Task brief
The line containing "(turquesa) 500 298" marks the end; return exactly every line from the start of the records up to and including it, but no pictures.

Information
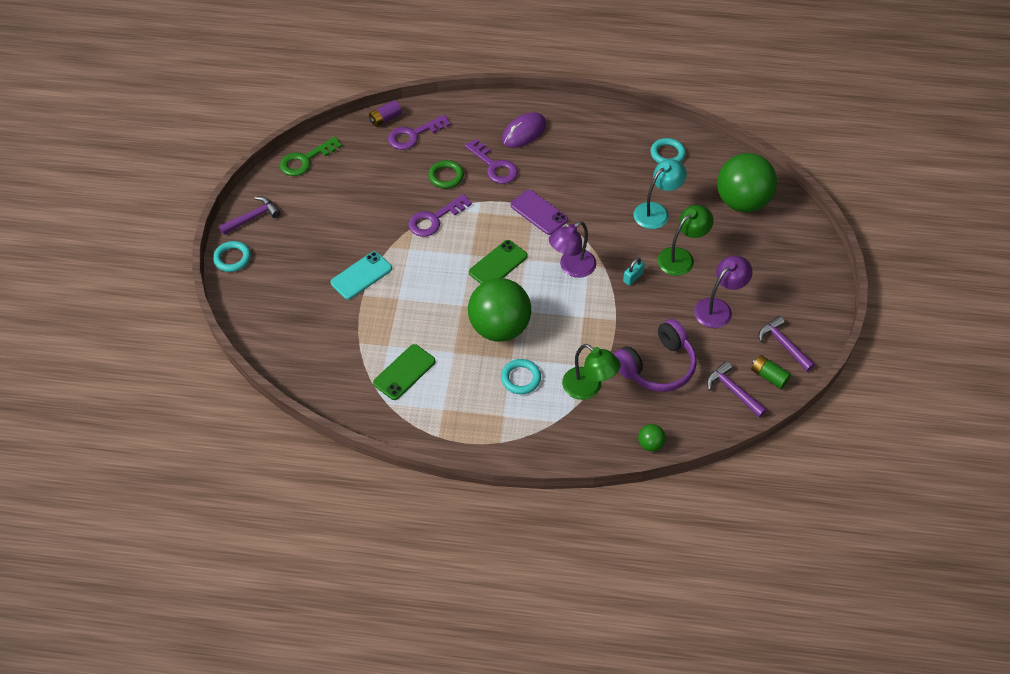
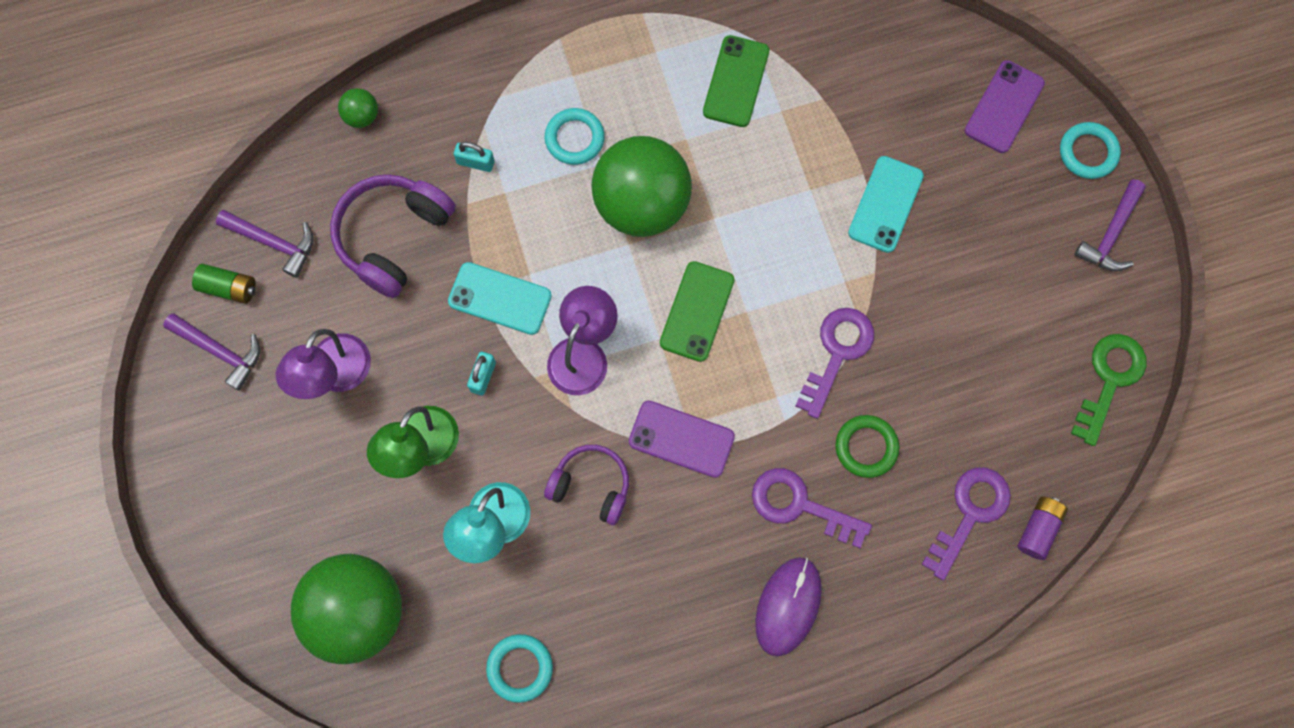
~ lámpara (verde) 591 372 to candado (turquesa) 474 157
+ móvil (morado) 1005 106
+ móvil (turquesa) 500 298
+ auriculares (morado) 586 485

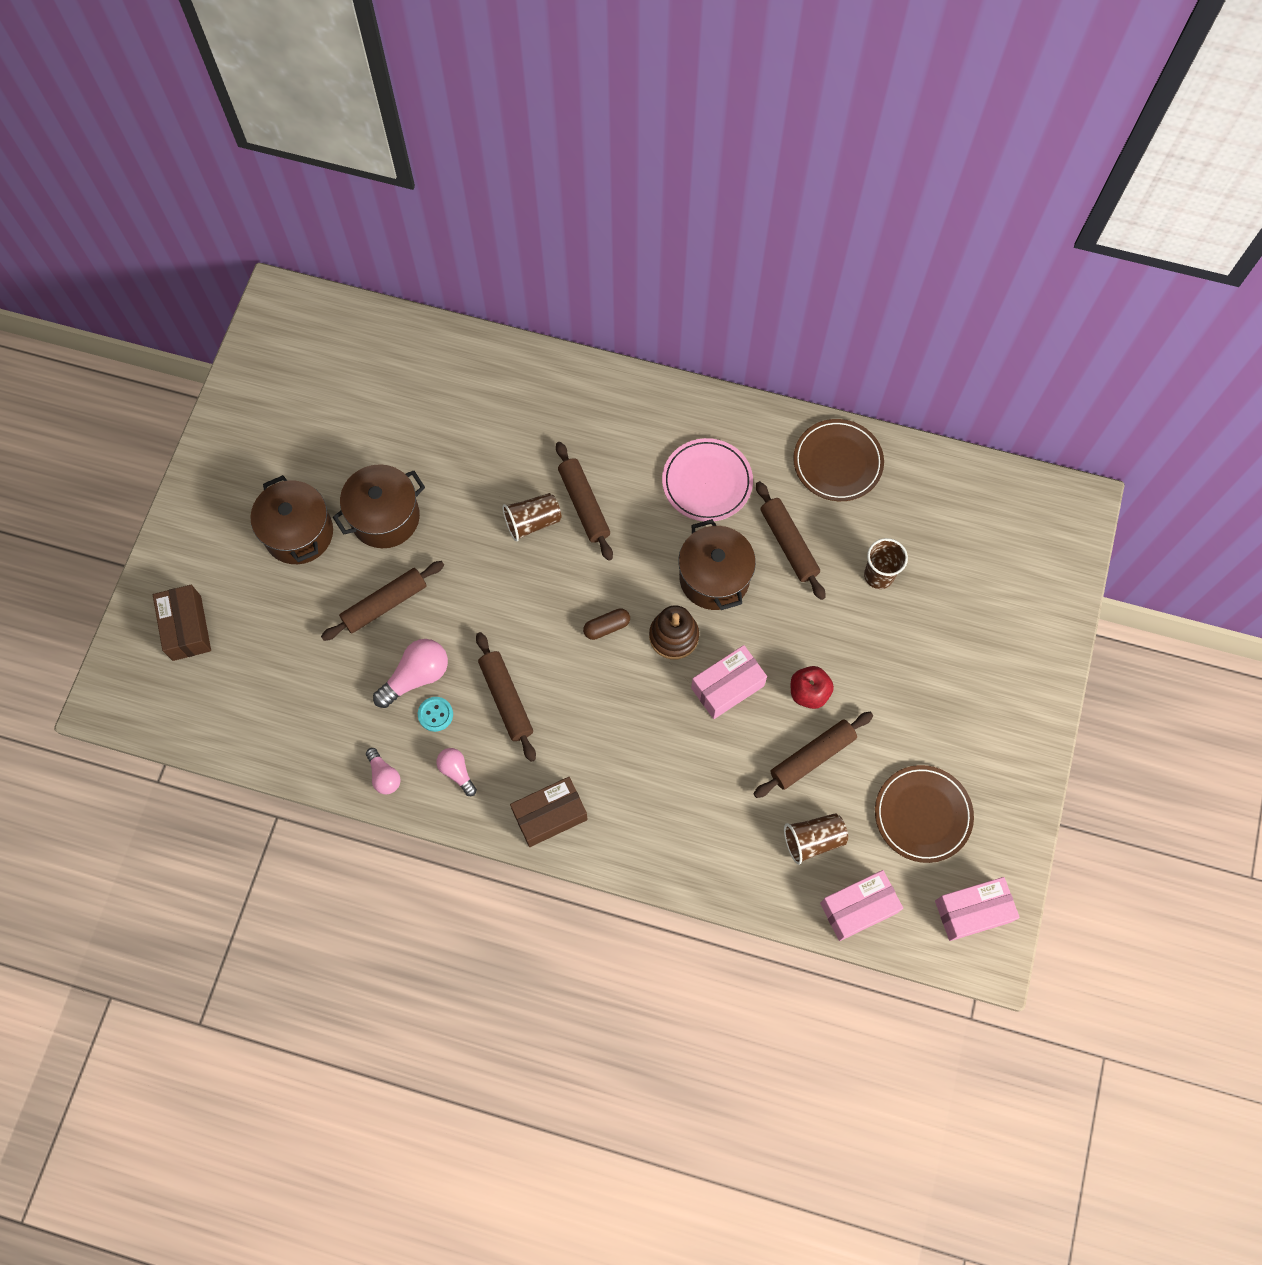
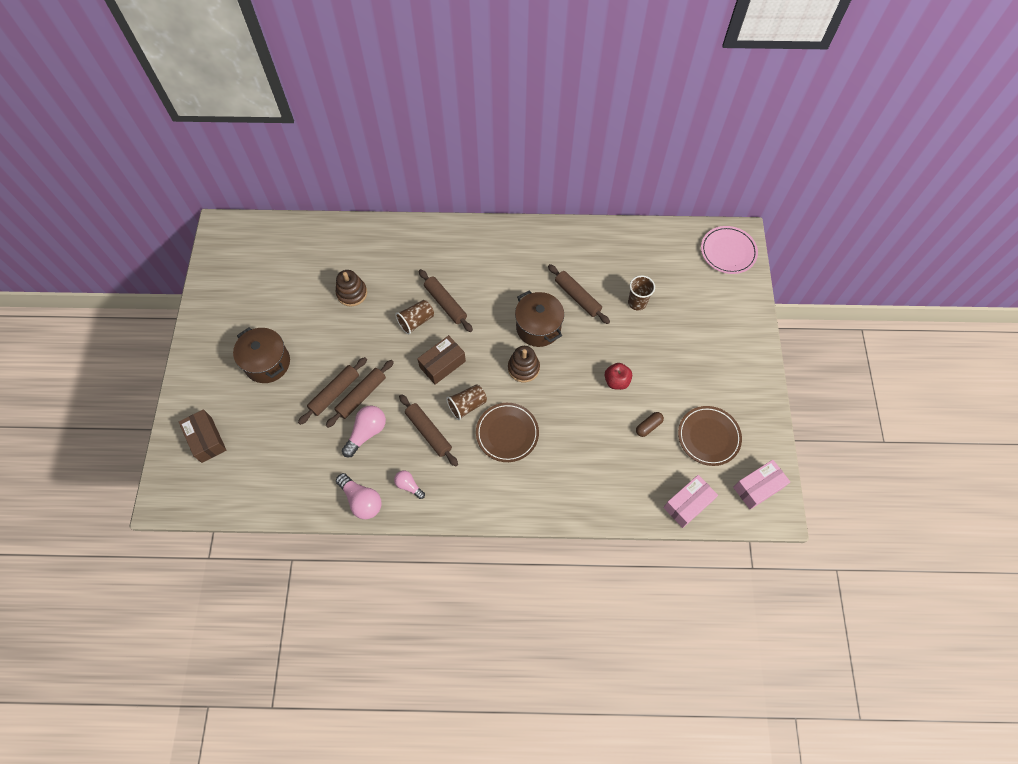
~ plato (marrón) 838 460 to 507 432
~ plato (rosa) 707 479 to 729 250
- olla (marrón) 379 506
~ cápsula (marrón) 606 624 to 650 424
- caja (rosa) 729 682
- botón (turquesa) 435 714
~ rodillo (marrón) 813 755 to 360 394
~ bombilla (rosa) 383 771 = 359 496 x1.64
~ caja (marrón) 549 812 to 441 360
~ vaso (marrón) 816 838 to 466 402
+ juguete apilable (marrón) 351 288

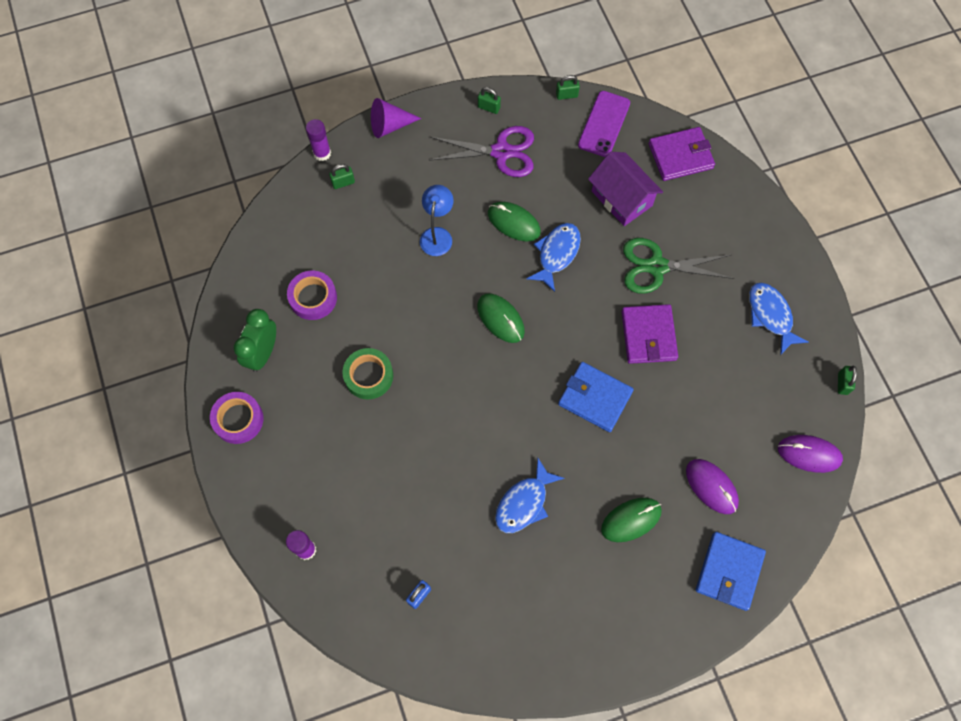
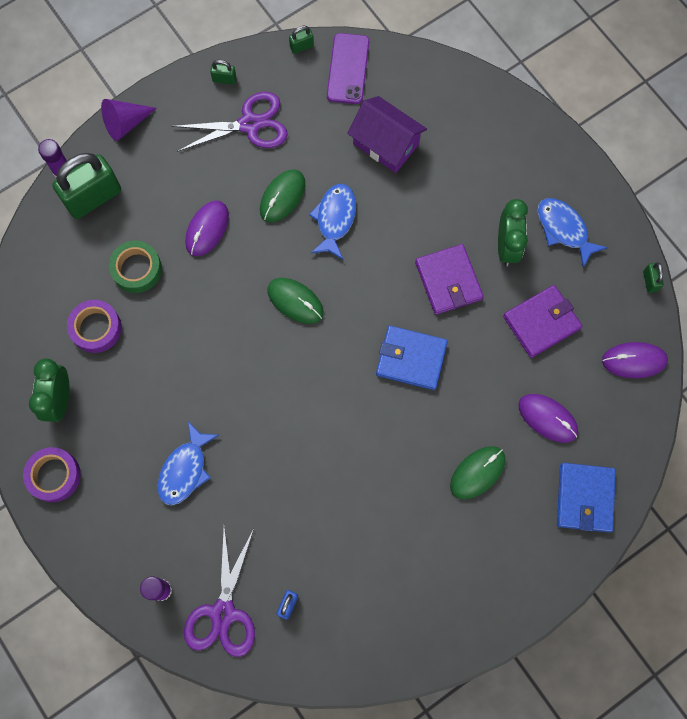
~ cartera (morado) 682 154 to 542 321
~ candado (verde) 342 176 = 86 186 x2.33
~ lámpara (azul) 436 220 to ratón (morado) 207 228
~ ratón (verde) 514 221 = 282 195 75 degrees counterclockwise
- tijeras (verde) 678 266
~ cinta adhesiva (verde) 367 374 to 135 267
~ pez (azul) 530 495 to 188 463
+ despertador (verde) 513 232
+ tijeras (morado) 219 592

Your response
~ lámpara (verde) 591 372 to candado (turquesa) 474 157
+ móvil (morado) 1005 106
+ móvil (turquesa) 500 298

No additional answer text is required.